• WHAT YOU SHOULD DO: What you copy should be the lines from the one with "Getränkekarton/grün (1st from" through the end of the entries, word for word. Omit the pictures.

[Object state comparisons]
===============

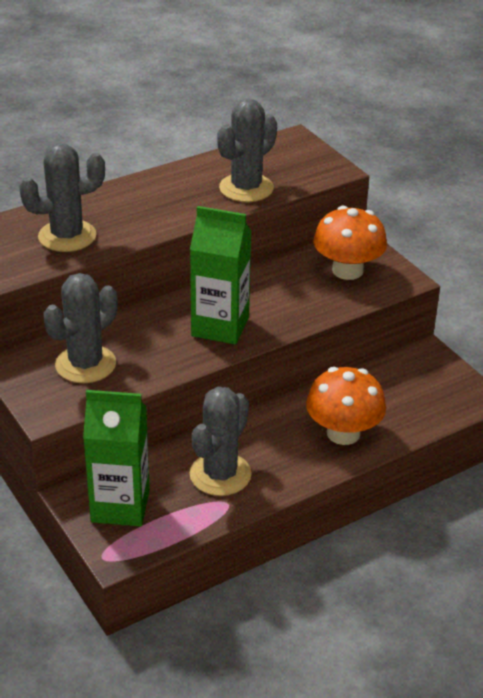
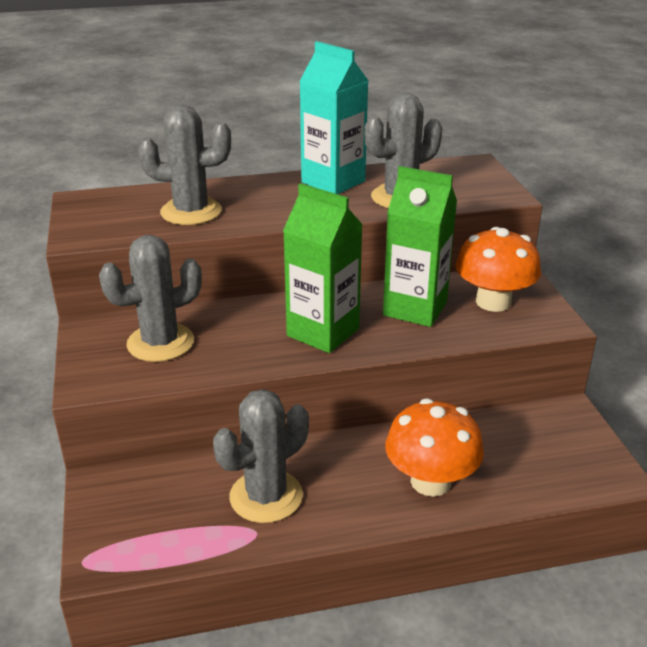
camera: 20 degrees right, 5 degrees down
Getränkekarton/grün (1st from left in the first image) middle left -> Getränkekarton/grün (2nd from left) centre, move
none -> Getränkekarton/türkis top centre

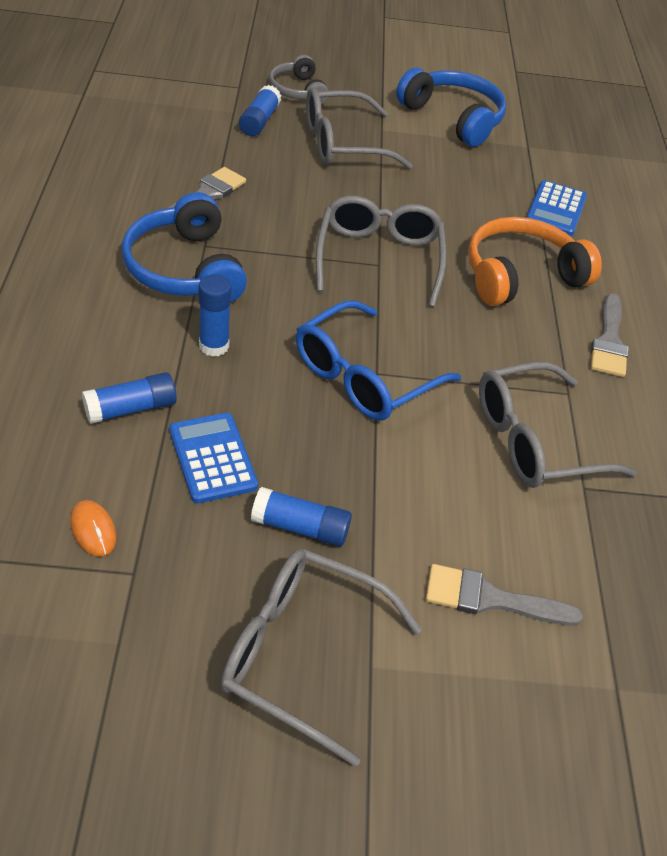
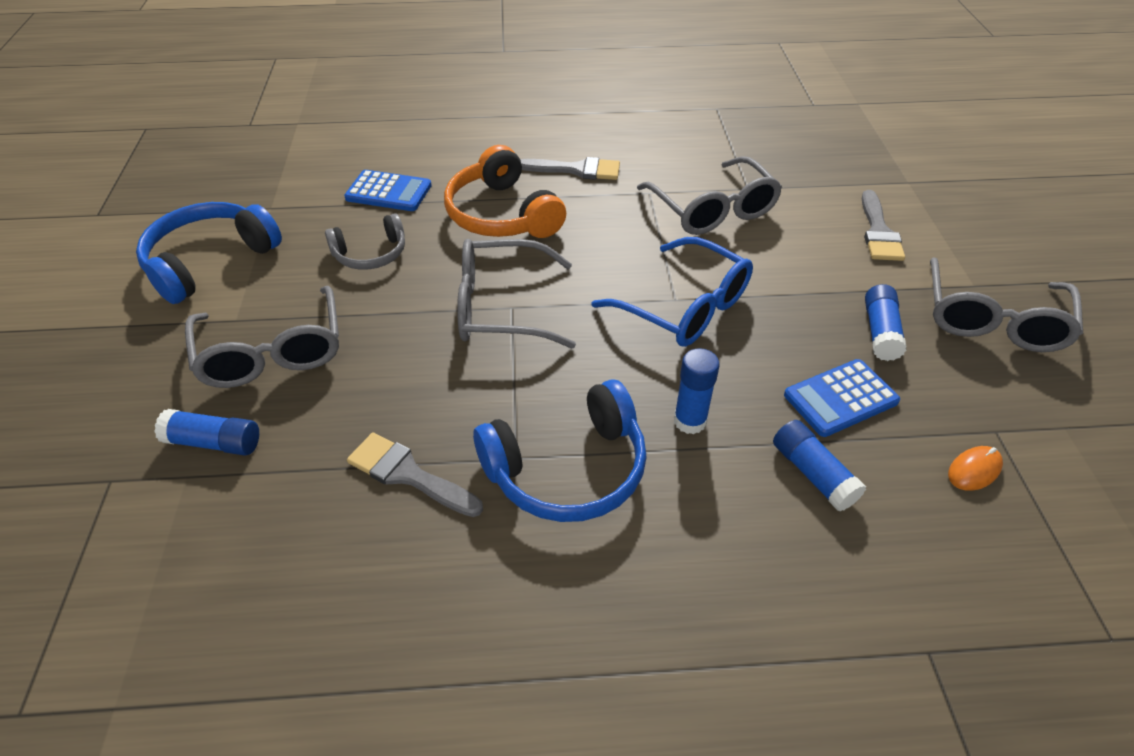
camera: 90 degrees left, 0 degrees up
Kopfhörer/grau top centre -> Kopfhörer/grau top left, move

===============

• EXERCISE RESULT:
Getränkekarton/grün (1st from left in the first image) middle left -> Getränkekarton/grün (2nd from left) centre, move
none -> Getränkekarton/türkis top centre

camera: 90 degrees left, 0 degrees up
Kopfhörer/grau top centre -> Kopfhörer/grau top left, move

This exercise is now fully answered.